[Start of section]

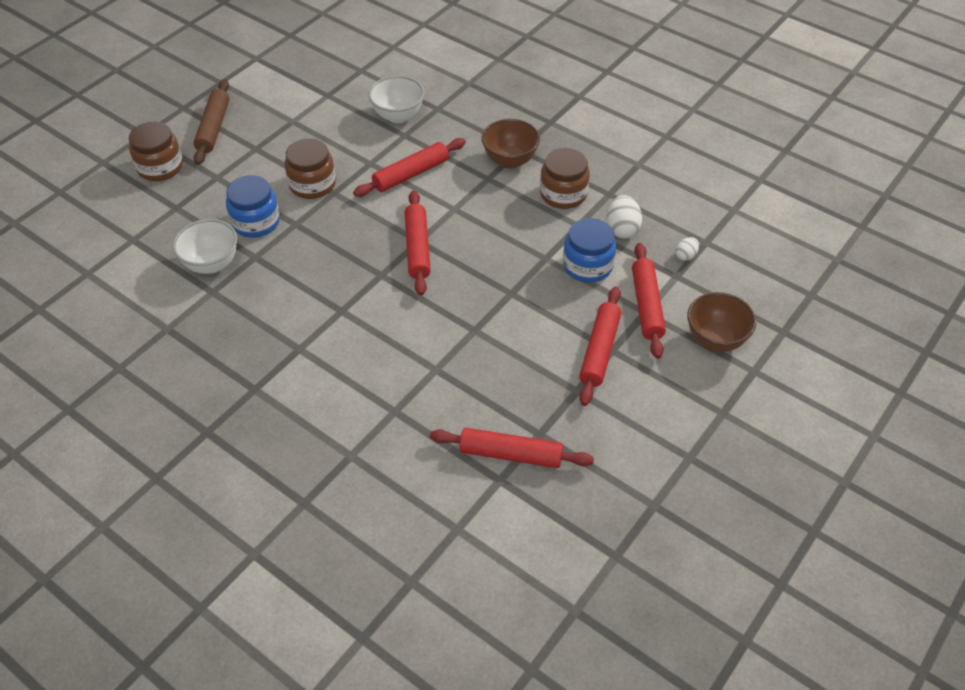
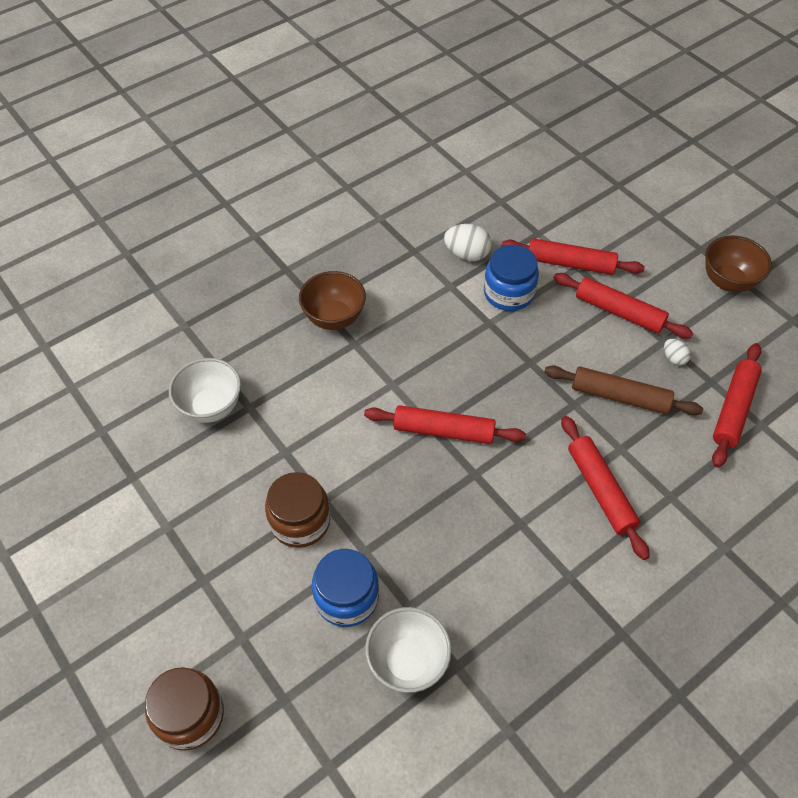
camera: 75 degrees left, 5 degrees up
(213, 128) = (135, 631): brown rolling pin -> brown rolling pin (619, 397)
(411, 174) = (321, 413): red rolling pin -> red rolling pin (600, 490)
(563, 194) = (402, 286): brown jar -> none
(685, 256) = (515, 219): white egg -> white egg (673, 358)
(715, 340) = (620, 229): brown bowl -> brown bowl (727, 281)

[End of section]

## What you should do
With the line containing "(563, 194) = (402, 286): brown jar -> none" as the first and the last line above as the final one, copy those lines exactly and no others.

## Solved problem
(563, 194) = (402, 286): brown jar -> none
(685, 256) = (515, 219): white egg -> white egg (673, 358)
(715, 340) = (620, 229): brown bowl -> brown bowl (727, 281)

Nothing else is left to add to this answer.